* [EXERCISE DIRECTIONS]: Set down every record exactly as it appears.
[DATA TO EXAMINE — start]
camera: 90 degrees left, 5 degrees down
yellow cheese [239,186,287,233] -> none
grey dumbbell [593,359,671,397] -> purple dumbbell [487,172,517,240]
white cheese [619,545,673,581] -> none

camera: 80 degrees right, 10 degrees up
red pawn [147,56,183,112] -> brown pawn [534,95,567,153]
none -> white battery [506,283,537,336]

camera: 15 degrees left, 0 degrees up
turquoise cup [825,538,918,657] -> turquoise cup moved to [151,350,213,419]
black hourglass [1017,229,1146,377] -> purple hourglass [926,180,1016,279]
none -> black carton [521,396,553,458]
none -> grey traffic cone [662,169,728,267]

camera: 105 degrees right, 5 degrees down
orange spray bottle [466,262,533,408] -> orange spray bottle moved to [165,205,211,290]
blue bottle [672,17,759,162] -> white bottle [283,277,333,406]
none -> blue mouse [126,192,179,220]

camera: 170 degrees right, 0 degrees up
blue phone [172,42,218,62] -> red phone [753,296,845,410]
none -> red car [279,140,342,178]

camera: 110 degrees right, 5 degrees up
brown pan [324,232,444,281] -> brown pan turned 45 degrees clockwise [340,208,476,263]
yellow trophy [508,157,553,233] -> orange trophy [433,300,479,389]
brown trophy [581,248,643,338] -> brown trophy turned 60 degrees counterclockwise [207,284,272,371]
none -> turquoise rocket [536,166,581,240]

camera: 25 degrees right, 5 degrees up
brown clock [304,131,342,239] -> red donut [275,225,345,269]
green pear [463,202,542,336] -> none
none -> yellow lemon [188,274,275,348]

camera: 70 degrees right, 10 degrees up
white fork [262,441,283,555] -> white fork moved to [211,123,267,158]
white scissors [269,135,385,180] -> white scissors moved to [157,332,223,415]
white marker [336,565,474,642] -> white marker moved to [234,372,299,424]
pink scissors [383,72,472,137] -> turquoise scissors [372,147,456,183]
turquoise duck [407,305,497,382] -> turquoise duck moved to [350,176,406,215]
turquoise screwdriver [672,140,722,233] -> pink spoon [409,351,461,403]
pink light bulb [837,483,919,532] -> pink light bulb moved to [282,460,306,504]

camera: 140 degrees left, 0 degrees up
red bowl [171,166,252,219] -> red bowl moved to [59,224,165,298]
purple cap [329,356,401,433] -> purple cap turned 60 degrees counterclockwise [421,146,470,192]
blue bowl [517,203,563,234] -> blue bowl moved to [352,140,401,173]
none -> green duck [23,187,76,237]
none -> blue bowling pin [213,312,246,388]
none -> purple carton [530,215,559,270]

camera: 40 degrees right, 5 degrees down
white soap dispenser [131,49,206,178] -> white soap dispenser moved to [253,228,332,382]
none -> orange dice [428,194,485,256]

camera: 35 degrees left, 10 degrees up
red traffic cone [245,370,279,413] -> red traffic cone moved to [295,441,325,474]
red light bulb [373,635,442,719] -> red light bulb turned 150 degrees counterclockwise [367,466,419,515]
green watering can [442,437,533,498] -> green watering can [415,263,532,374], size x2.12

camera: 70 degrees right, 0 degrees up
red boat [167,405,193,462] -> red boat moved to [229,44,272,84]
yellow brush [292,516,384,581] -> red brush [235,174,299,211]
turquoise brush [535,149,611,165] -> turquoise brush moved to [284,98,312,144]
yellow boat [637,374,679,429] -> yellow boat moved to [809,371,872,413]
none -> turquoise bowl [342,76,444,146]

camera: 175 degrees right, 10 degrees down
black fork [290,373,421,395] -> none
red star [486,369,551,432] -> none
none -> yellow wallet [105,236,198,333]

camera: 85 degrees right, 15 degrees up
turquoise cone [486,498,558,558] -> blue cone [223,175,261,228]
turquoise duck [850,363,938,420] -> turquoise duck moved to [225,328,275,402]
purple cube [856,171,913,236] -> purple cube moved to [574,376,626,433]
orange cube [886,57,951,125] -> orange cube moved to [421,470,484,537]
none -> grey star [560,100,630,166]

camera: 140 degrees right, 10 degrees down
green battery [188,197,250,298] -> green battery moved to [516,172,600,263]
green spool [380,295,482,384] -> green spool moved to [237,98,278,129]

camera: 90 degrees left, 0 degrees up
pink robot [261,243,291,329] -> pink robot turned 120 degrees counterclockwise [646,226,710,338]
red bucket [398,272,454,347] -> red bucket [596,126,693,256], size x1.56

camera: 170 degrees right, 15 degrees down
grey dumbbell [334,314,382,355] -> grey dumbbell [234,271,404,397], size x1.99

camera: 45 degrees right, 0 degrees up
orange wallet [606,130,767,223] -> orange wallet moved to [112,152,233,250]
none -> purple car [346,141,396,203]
[DATA TO EXAMINE — finish]
* [RESULT]:
camera: 90 degrees left, 5 degrees down
yellow cheese [239,186,287,233] -> none
grey dumbbell [593,359,671,397] -> purple dumbbell [487,172,517,240]
white cheese [619,545,673,581] -> none

camera: 80 degrees right, 10 degrees up
red pawn [147,56,183,112] -> brown pawn [534,95,567,153]
none -> white battery [506,283,537,336]

camera: 15 degrees left, 0 degrees up
turquoise cup [825,538,918,657] -> turquoise cup moved to [151,350,213,419]
black hourglass [1017,229,1146,377] -> purple hourglass [926,180,1016,279]
none -> black carton [521,396,553,458]
none -> grey traffic cone [662,169,728,267]

camera: 105 degrees right, 5 degrees down
orange spray bottle [466,262,533,408] -> orange spray bottle moved to [165,205,211,290]
blue bottle [672,17,759,162] -> white bottle [283,277,333,406]
none -> blue mouse [126,192,179,220]

camera: 170 degrees right, 0 degrees up
blue phone [172,42,218,62] -> red phone [753,296,845,410]
none -> red car [279,140,342,178]

camera: 110 degrees right, 5 degrees up
brown pan [324,232,444,281] -> brown pan turned 45 degrees clockwise [340,208,476,263]
yellow trophy [508,157,553,233] -> orange trophy [433,300,479,389]
brown trophy [581,248,643,338] -> brown trophy turned 60 degrees counterclockwise [207,284,272,371]
none -> turquoise rocket [536,166,581,240]

camera: 25 degrees right, 5 degrees up
brown clock [304,131,342,239] -> red donut [275,225,345,269]
green pear [463,202,542,336] -> none
none -> yellow lemon [188,274,275,348]

camera: 70 degrees right, 10 degrees up
white fork [262,441,283,555] -> white fork moved to [211,123,267,158]
white scissors [269,135,385,180] -> white scissors moved to [157,332,223,415]
white marker [336,565,474,642] -> white marker moved to [234,372,299,424]
pink scissors [383,72,472,137] -> turquoise scissors [372,147,456,183]
turquoise duck [407,305,497,382] -> turquoise duck moved to [350,176,406,215]
turquoise screwdriver [672,140,722,233] -> pink spoon [409,351,461,403]
pink light bulb [837,483,919,532] -> pink light bulb moved to [282,460,306,504]

camera: 140 degrees left, 0 degrees up
red bowl [171,166,252,219] -> red bowl moved to [59,224,165,298]
purple cap [329,356,401,433] -> purple cap turned 60 degrees counterclockwise [421,146,470,192]
blue bowl [517,203,563,234] -> blue bowl moved to [352,140,401,173]
none -> green duck [23,187,76,237]
none -> blue bowling pin [213,312,246,388]
none -> purple carton [530,215,559,270]

camera: 40 degrees right, 5 degrees down
white soap dispenser [131,49,206,178] -> white soap dispenser moved to [253,228,332,382]
none -> orange dice [428,194,485,256]

camera: 35 degrees left, 10 degrees up
red traffic cone [245,370,279,413] -> red traffic cone moved to [295,441,325,474]
red light bulb [373,635,442,719] -> red light bulb turned 150 degrees counterclockwise [367,466,419,515]
green watering can [442,437,533,498] -> green watering can [415,263,532,374], size x2.12

camera: 70 degrees right, 0 degrees up
red boat [167,405,193,462] -> red boat moved to [229,44,272,84]
yellow brush [292,516,384,581] -> red brush [235,174,299,211]
turquoise brush [535,149,611,165] -> turquoise brush moved to [284,98,312,144]
yellow boat [637,374,679,429] -> yellow boat moved to [809,371,872,413]
none -> turquoise bowl [342,76,444,146]

camera: 175 degrees right, 10 degrees down
black fork [290,373,421,395] -> none
red star [486,369,551,432] -> none
none -> yellow wallet [105,236,198,333]

camera: 85 degrees right, 15 degrees up
turquoise cone [486,498,558,558] -> blue cone [223,175,261,228]
turquoise duck [850,363,938,420] -> turquoise duck moved to [225,328,275,402]
purple cube [856,171,913,236] -> purple cube moved to [574,376,626,433]
orange cube [886,57,951,125] -> orange cube moved to [421,470,484,537]
none -> grey star [560,100,630,166]

camera: 140 degrees right, 10 degrees down
green battery [188,197,250,298] -> green battery moved to [516,172,600,263]
green spool [380,295,482,384] -> green spool moved to [237,98,278,129]

camera: 90 degrees left, 0 degrees up
pink robot [261,243,291,329] -> pink robot turned 120 degrees counterclockwise [646,226,710,338]
red bucket [398,272,454,347] -> red bucket [596,126,693,256], size x1.56

camera: 170 degrees right, 15 degrees down
grey dumbbell [334,314,382,355] -> grey dumbbell [234,271,404,397], size x1.99

camera: 45 degrees right, 0 degrees up
orange wallet [606,130,767,223] -> orange wallet moved to [112,152,233,250]
none -> purple car [346,141,396,203]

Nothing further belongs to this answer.